What is needed » Reproduce the data below exactly as written. Pictures do not belong in the copy.

Data records »
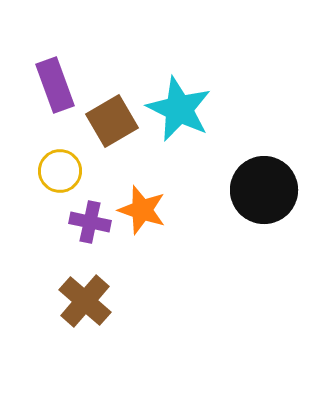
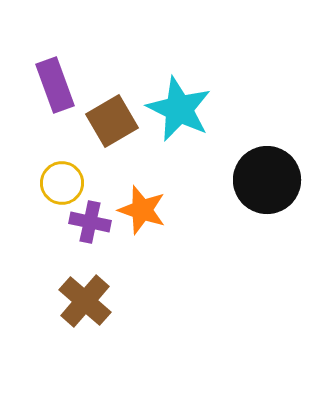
yellow circle: moved 2 px right, 12 px down
black circle: moved 3 px right, 10 px up
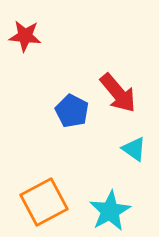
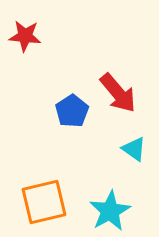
blue pentagon: rotated 12 degrees clockwise
orange square: rotated 15 degrees clockwise
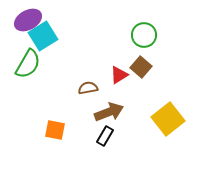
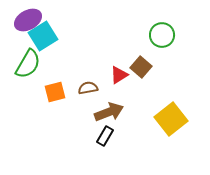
green circle: moved 18 px right
yellow square: moved 3 px right
orange square: moved 38 px up; rotated 25 degrees counterclockwise
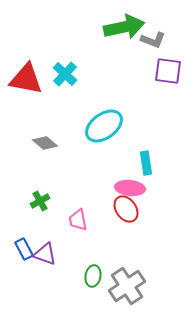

Answer section »
yellow circle: moved 2 px right, 12 px down
black circle: moved 3 px right, 10 px up
blue pentagon: rotated 12 degrees clockwise
orange square: rotated 15 degrees clockwise
green circle: moved 18 px right
yellow square: moved 3 px right
orange square: moved 38 px up; rotated 25 degrees counterclockwise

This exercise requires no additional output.